■ Aim of the exercise:
Restate verbatim the span of lines below between the line with "green tile C1" and the line with "none -> grey tile F5 level 1", including those two lines, and only that span.

[Object tracking records]

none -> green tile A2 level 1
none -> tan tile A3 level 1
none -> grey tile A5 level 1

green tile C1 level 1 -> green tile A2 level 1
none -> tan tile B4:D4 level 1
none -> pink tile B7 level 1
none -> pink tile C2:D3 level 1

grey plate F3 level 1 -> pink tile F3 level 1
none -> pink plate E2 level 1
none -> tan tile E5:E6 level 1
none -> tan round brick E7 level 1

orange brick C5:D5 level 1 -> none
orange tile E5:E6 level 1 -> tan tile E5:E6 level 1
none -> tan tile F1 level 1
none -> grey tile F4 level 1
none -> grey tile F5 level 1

--

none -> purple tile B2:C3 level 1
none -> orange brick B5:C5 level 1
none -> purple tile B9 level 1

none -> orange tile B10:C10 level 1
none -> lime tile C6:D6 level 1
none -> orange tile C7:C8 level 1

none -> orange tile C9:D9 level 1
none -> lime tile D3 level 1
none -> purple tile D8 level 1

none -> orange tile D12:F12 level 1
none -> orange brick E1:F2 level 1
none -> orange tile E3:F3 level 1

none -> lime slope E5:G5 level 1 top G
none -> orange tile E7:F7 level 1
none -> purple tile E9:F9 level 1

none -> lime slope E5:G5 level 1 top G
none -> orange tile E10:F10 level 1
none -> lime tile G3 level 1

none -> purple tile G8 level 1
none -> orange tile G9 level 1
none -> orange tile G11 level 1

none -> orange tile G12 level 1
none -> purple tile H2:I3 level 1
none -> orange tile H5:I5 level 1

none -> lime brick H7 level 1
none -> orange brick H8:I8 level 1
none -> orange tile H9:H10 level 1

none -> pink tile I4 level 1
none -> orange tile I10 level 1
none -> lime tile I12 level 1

■ Solution below:
green tile C1 level 1 -> green tile A2 level 1
none -> tan tile B4:D4 level 1
none -> pink tile B7 level 1
none -> pink tile C2:D3 level 1

grey plate F3 level 1 -> pink tile F3 level 1
none -> pink plate E2 level 1
none -> tan tile E5:E6 level 1
none -> tan round brick E7 level 1

orange brick C5:D5 level 1 -> none
orange tile E5:E6 level 1 -> tan tile E5:E6 level 1
none -> tan tile F1 level 1
none -> grey tile F4 level 1
none -> grey tile F5 level 1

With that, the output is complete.